▶ **The problem**
The part below that opens with the line containing "yellow star: (151, 397)" and closes with the line containing "brown arrow: (68, 104)" should be copied exactly, minus any pictures.

▶ **Given data**
=======

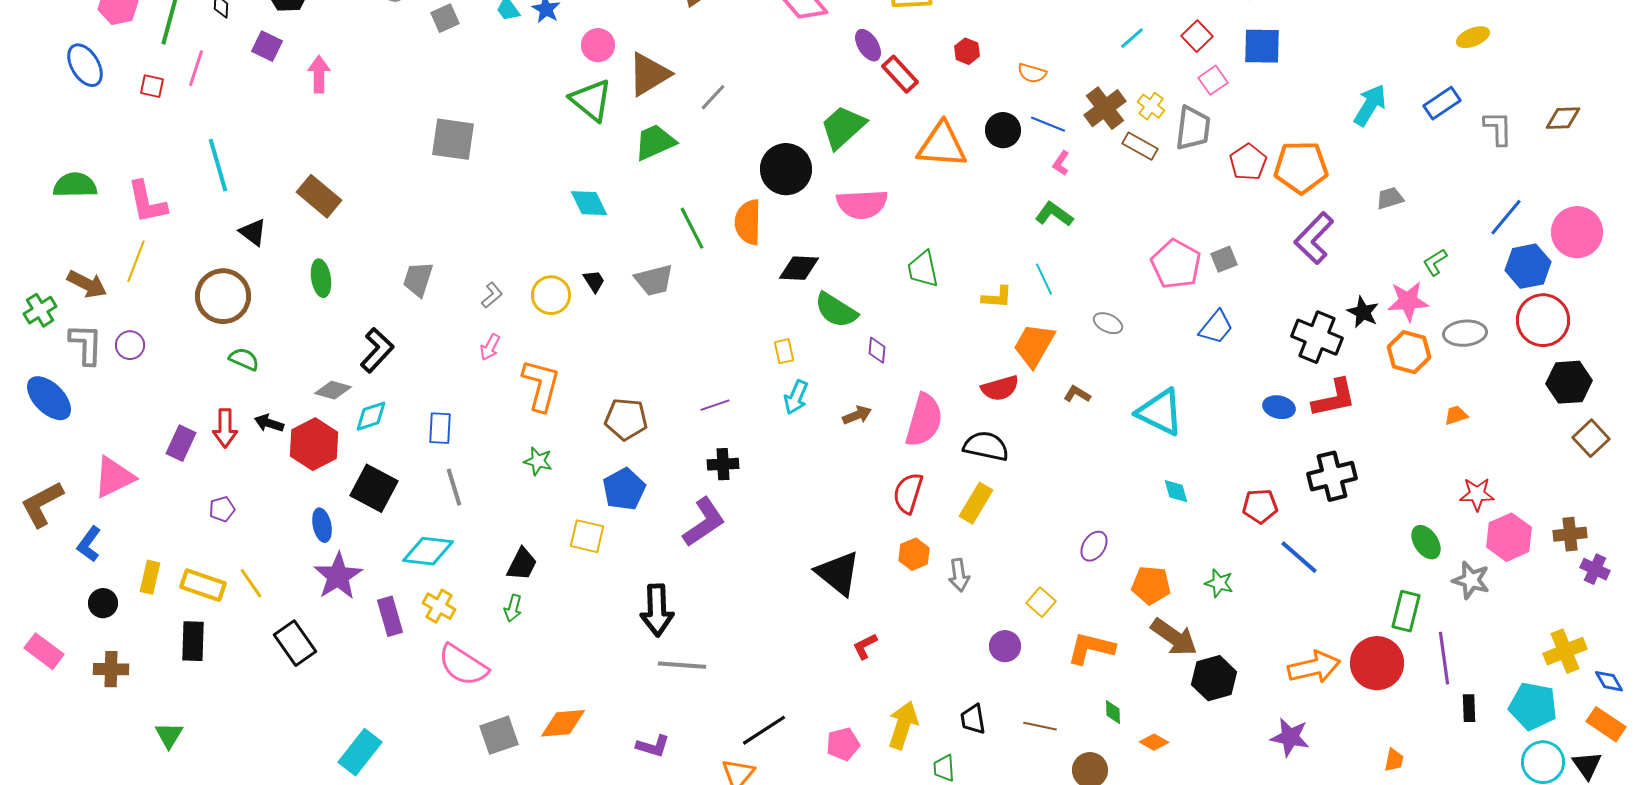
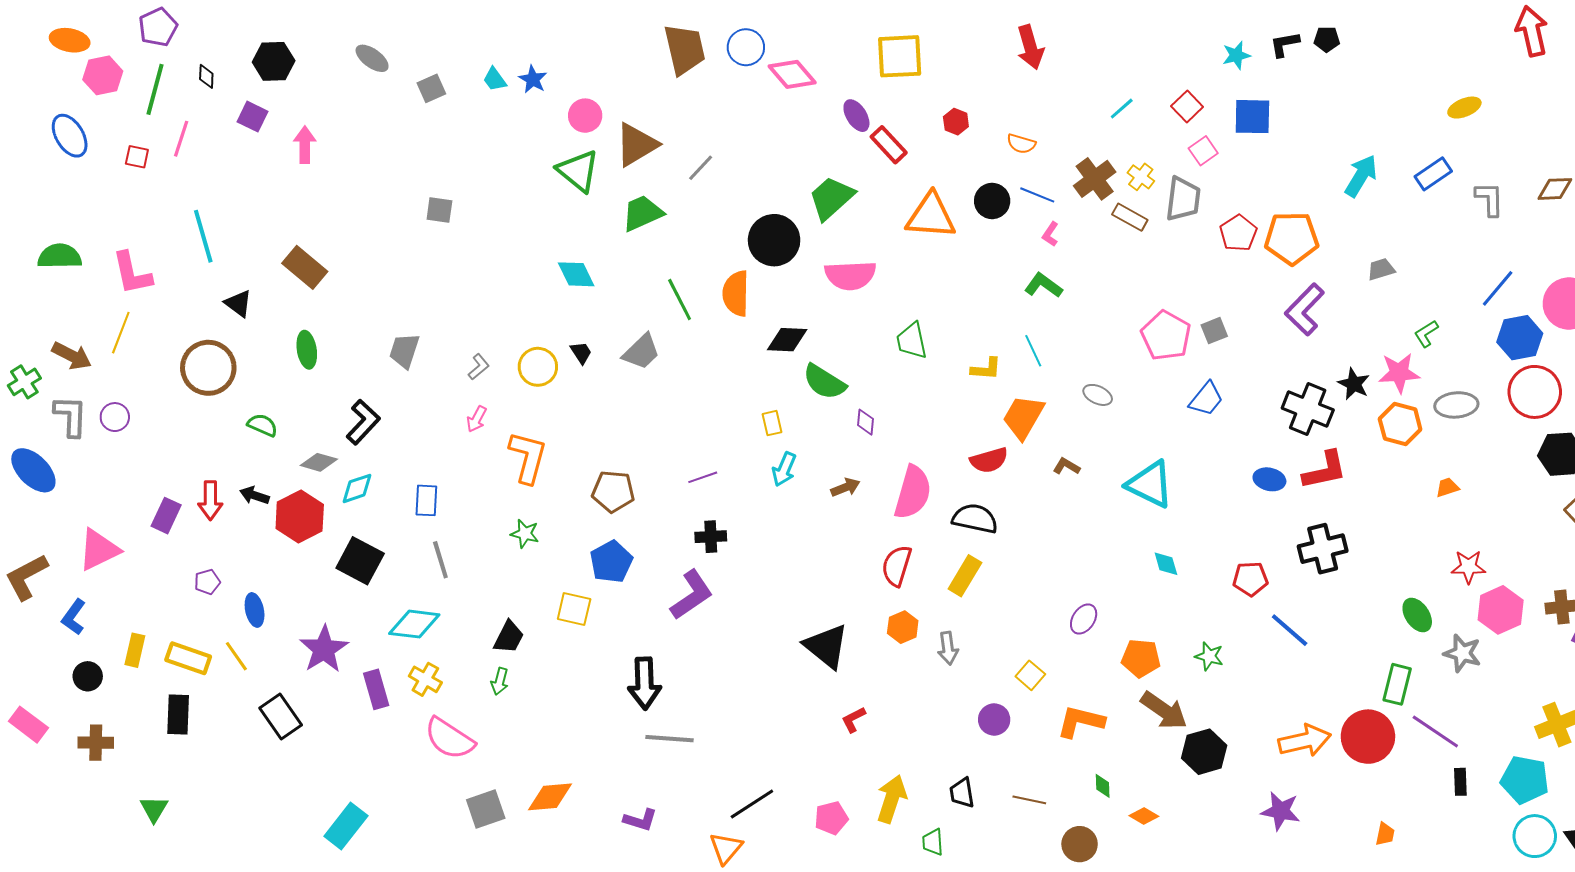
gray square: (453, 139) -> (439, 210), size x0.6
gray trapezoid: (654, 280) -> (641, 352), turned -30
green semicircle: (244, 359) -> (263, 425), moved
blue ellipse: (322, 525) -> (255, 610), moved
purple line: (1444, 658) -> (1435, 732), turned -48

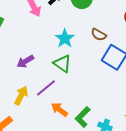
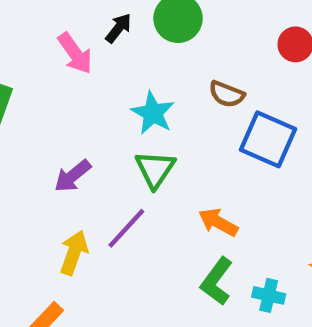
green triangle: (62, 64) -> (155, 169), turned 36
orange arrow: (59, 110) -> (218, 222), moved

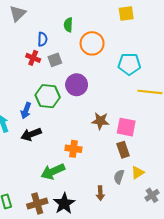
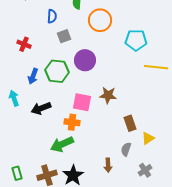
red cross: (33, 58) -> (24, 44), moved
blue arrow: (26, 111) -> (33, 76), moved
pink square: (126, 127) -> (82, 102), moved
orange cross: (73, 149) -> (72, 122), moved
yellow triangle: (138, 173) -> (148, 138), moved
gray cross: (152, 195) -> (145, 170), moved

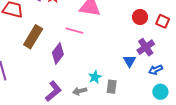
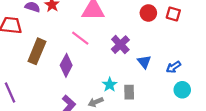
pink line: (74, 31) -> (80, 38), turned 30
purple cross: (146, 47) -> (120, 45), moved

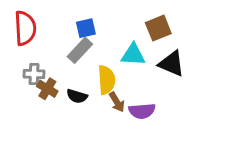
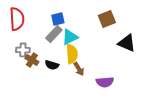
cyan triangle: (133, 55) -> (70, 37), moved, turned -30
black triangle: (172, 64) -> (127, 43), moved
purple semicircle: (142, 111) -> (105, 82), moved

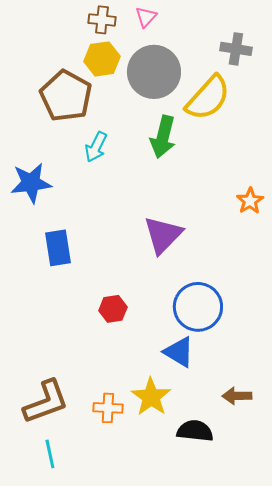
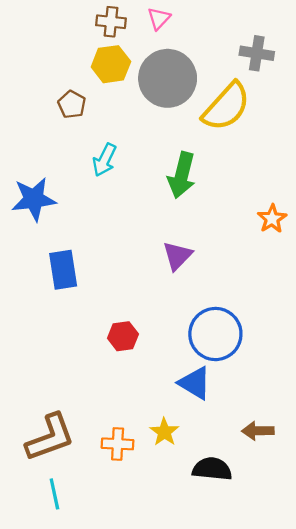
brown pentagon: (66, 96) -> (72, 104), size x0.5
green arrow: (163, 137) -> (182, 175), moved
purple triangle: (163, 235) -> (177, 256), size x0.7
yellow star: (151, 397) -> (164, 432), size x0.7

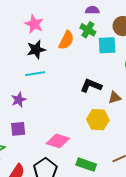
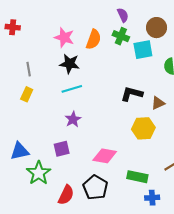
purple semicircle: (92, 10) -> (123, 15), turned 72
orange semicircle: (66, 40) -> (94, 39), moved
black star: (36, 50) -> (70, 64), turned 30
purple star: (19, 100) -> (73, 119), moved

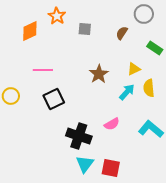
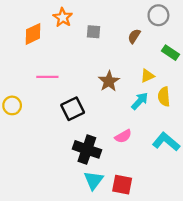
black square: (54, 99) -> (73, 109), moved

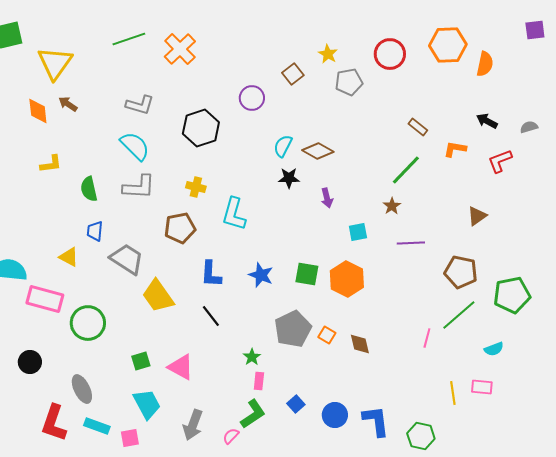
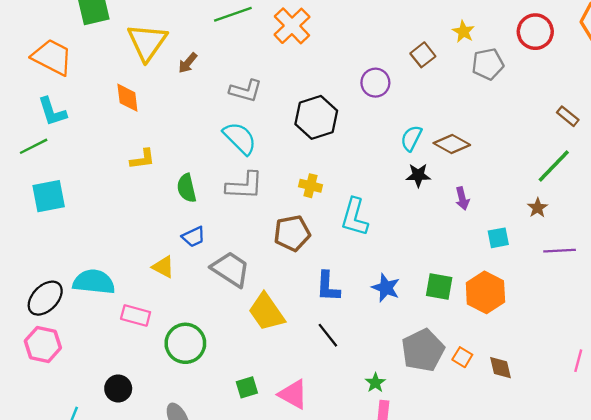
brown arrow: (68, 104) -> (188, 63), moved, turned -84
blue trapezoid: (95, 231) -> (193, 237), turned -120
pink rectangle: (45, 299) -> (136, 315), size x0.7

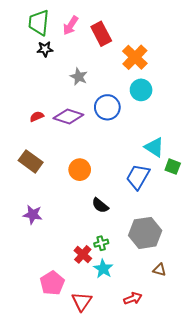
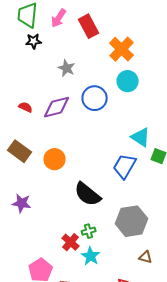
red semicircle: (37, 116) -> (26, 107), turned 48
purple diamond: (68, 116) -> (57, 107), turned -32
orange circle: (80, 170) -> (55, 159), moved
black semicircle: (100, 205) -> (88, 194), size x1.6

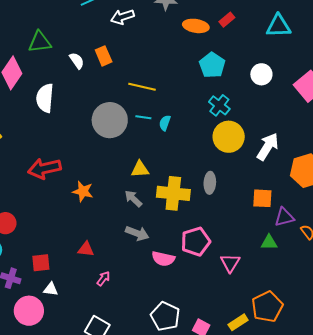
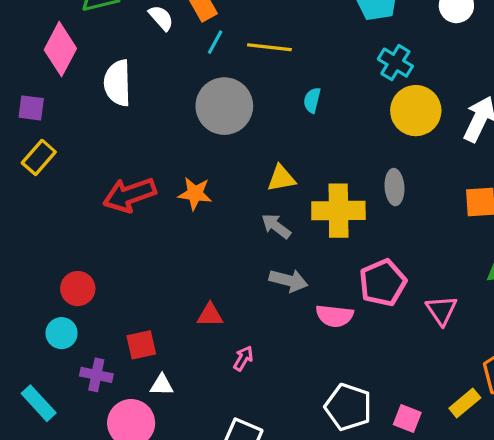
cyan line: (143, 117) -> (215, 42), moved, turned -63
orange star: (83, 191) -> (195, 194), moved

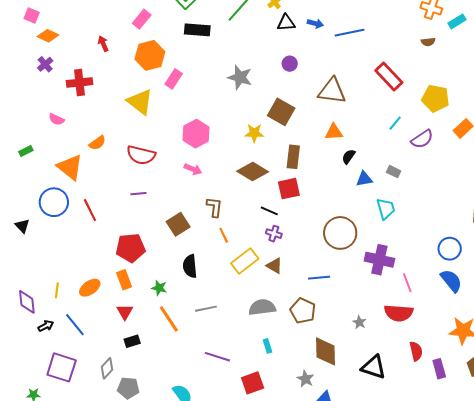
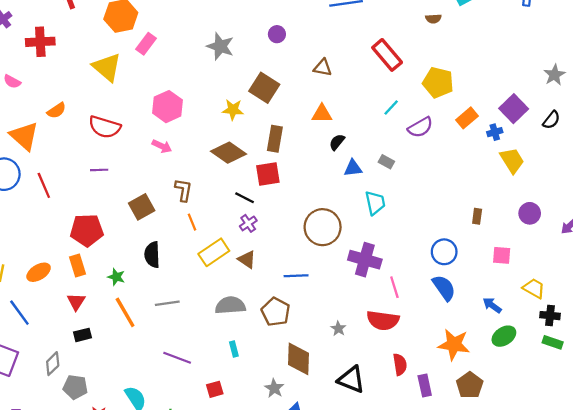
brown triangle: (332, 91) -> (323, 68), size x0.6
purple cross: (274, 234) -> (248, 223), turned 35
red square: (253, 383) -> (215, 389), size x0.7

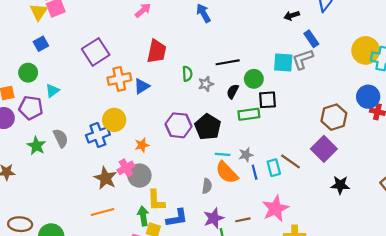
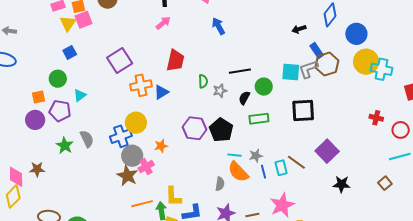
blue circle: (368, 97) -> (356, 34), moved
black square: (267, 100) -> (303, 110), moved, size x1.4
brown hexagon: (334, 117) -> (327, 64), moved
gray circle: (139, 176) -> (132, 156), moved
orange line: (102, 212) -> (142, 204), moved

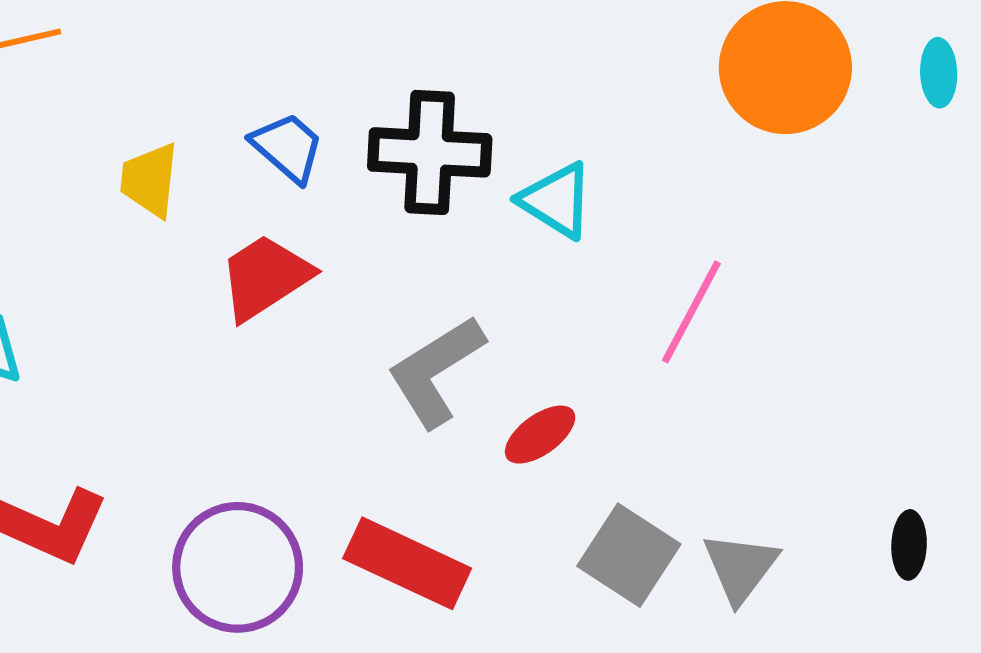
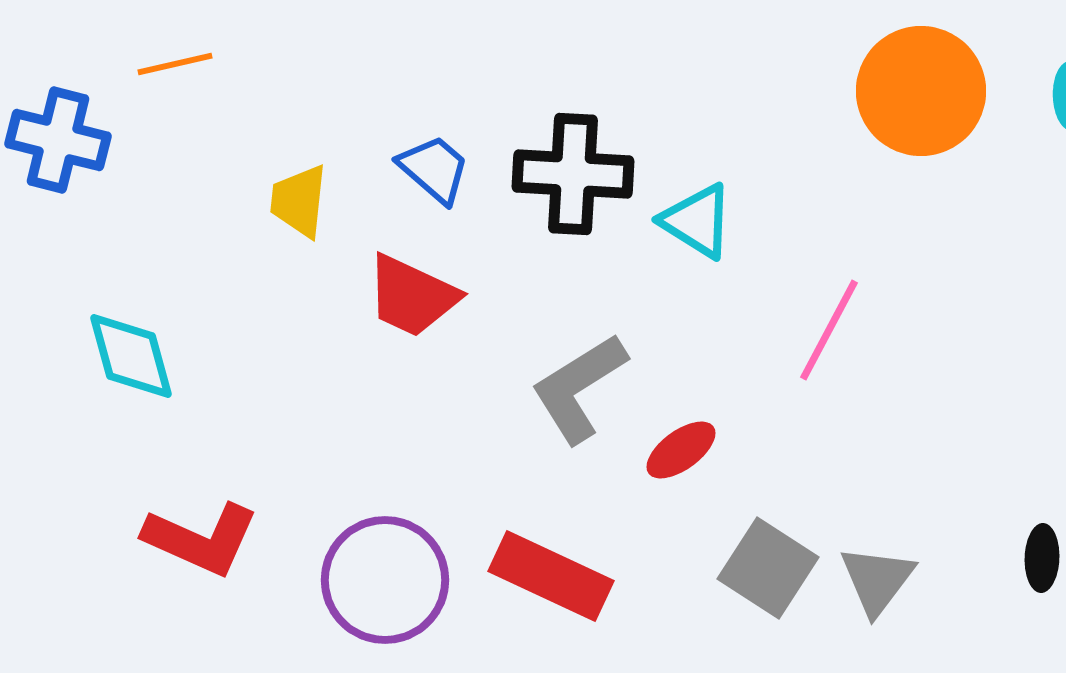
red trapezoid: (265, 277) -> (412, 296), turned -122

=======

▶ **Answer to this task**
yellow star: (151, 397) -> (164, 432), size x0.7

purple semicircle: (92, 10) -> (123, 15), turned 72
orange semicircle: (66, 40) -> (94, 39), moved
black star: (36, 50) -> (70, 64), turned 30
purple star: (19, 100) -> (73, 119), moved

black square: (54, 99) -> (73, 109), moved

brown arrow: (68, 104) -> (188, 63), moved, turned -84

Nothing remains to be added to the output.